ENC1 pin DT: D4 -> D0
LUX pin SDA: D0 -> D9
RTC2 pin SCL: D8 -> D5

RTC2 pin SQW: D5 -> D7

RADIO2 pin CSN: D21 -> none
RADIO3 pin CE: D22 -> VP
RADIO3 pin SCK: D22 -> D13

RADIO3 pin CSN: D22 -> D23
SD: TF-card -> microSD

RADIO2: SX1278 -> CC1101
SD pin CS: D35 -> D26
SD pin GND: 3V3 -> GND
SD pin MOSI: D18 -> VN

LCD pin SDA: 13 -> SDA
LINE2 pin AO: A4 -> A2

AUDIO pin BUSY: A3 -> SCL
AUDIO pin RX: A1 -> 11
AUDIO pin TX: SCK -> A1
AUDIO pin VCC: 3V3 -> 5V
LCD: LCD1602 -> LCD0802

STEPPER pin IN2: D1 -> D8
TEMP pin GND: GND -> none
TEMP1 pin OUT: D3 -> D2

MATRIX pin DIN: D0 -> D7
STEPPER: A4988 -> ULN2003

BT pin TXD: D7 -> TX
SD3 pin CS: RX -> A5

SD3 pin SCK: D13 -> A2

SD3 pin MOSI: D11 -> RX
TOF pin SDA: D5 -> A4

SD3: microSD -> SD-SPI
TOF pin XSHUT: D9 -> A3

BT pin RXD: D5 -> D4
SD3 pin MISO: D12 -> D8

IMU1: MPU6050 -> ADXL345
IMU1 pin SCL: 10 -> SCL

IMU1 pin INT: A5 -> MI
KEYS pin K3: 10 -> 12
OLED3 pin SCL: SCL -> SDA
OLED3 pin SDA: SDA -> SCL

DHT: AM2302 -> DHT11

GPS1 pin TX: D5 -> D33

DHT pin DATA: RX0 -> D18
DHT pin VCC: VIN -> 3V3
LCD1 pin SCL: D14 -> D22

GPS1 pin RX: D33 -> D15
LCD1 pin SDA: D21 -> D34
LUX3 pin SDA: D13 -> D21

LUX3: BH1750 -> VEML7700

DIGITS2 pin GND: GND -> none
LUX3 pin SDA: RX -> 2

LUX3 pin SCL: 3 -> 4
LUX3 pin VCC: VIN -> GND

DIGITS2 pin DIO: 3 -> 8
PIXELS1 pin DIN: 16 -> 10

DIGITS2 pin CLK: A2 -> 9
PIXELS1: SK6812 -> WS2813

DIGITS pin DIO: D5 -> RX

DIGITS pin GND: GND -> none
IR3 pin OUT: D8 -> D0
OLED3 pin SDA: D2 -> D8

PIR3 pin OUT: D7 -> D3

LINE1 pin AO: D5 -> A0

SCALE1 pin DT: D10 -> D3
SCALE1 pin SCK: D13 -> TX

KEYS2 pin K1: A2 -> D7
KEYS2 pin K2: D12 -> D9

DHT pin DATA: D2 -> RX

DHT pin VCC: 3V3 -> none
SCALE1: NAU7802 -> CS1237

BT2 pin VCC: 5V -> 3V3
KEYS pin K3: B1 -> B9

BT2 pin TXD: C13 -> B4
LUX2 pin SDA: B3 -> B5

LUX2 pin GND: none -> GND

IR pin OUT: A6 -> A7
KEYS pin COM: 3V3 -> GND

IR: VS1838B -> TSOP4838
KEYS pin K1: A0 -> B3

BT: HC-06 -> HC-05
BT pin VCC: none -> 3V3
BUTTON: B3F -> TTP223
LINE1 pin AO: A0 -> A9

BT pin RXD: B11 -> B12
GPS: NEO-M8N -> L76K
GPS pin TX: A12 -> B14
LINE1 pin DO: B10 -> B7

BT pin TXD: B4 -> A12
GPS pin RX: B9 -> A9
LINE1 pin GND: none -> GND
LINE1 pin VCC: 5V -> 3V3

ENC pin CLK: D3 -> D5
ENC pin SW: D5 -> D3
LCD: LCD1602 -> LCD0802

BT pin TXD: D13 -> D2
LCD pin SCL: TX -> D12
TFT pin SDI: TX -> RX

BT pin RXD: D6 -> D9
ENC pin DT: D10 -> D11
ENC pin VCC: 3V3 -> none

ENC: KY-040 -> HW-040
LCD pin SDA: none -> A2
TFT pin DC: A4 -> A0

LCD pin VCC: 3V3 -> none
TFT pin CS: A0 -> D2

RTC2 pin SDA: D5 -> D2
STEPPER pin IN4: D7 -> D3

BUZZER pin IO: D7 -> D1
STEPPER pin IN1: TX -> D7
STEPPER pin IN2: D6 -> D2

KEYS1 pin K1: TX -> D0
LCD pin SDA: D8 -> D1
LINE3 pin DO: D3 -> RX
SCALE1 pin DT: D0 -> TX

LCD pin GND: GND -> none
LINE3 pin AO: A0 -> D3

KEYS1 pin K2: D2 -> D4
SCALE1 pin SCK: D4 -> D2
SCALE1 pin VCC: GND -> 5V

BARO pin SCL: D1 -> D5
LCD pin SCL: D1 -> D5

☆ ☆ ☆ ☆ ☆ ☆ ☆

Work instructions: Keep both end lines and retype everything in the records above from the line containing "TEMP pin GND: GND -> none" through the line containing "TFT pin DC: A4 -> A0", exactly, with nothing else.

Solution to the problem:
TEMP pin GND: GND -> none
TEMP1 pin OUT: D3 -> D2

MATRIX pin DIN: D0 -> D7
STEPPER: A4988 -> ULN2003

BT pin TXD: D7 -> TX
SD3 pin CS: RX -> A5

SD3 pin SCK: D13 -> A2

SD3 pin MOSI: D11 -> RX
TOF pin SDA: D5 -> A4

SD3: microSD -> SD-SPI
TOF pin XSHUT: D9 -> A3

BT pin RXD: D5 -> D4
SD3 pin MISO: D12 -> D8

IMU1: MPU6050 -> ADXL345
IMU1 pin SCL: 10 -> SCL

IMU1 pin INT: A5 -> MI
KEYS pin K3: 10 -> 12
OLED3 pin SCL: SCL -> SDA
OLED3 pin SDA: SDA -> SCL

DHT: AM2302 -> DHT11

GPS1 pin TX: D5 -> D33

DHT pin DATA: RX0 -> D18
DHT pin VCC: VIN -> 3V3
LCD1 pin SCL: D14 -> D22

GPS1 pin RX: D33 -> D15
LCD1 pin SDA: D21 -> D34
LUX3 pin SDA: D13 -> D21

LUX3: BH1750 -> VEML7700

DIGITS2 pin GND: GND -> none
LUX3 pin SDA: RX -> 2

LUX3 pin SCL: 3 -> 4
LUX3 pin VCC: VIN -> GND

DIGITS2 pin DIO: 3 -> 8
PIXELS1 pin DIN: 16 -> 10

DIGITS2 pin CLK: A2 -> 9
PIXELS1: SK6812 -> WS2813

DIGITS pin DIO: D5 -> RX

DIGITS pin GND: GND -> none
IR3 pin OUT: D8 -> D0
OLED3 pin SDA: D2 -> D8

PIR3 pin OUT: D7 -> D3

LINE1 pin AO: D5 -> A0

SCALE1 pin DT: D10 -> D3
SCALE1 pin SCK: D13 -> TX

KEYS2 pin K1: A2 -> D7
KEYS2 pin K2: D12 -> D9

DHT pin DATA: D2 -> RX

DHT pin VCC: 3V3 -> none
SCALE1: NAU7802 -> CS1237

BT2 pin VCC: 5V -> 3V3
KEYS pin K3: B1 -> B9

BT2 pin TXD: C13 -> B4
LUX2 pin SDA: B3 -> B5

LUX2 pin GND: none -> GND

IR pin OUT: A6 -> A7
KEYS pin COM: 3V3 -> GND

IR: VS1838B -> TSOP4838
KEYS pin K1: A0 -> B3

BT: HC-06 -> HC-05
BT pin VCC: none -> 3V3
BUTTON: B3F -> TTP223
LINE1 pin AO: A0 -> A9

BT pin RXD: B11 -> B12
GPS: NEO-M8N -> L76K
GPS pin TX: A12 -> B14
LINE1 pin DO: B10 -> B7

BT pin TXD: B4 -> A12
GPS pin RX: B9 -> A9
LINE1 pin GND: none -> GND
LINE1 pin VCC: 5V -> 3V3

ENC pin CLK: D3 -> D5
ENC pin SW: D5 -> D3
LCD: LCD1602 -> LCD0802

BT pin TXD: D13 -> D2
LCD pin SCL: TX -> D12
TFT pin SDI: TX -> RX

BT pin RXD: D6 -> D9
ENC pin DT: D10 -> D11
ENC pin VCC: 3V3 -> none

ENC: KY-040 -> HW-040
LCD pin SDA: none -> A2
TFT pin DC: A4 -> A0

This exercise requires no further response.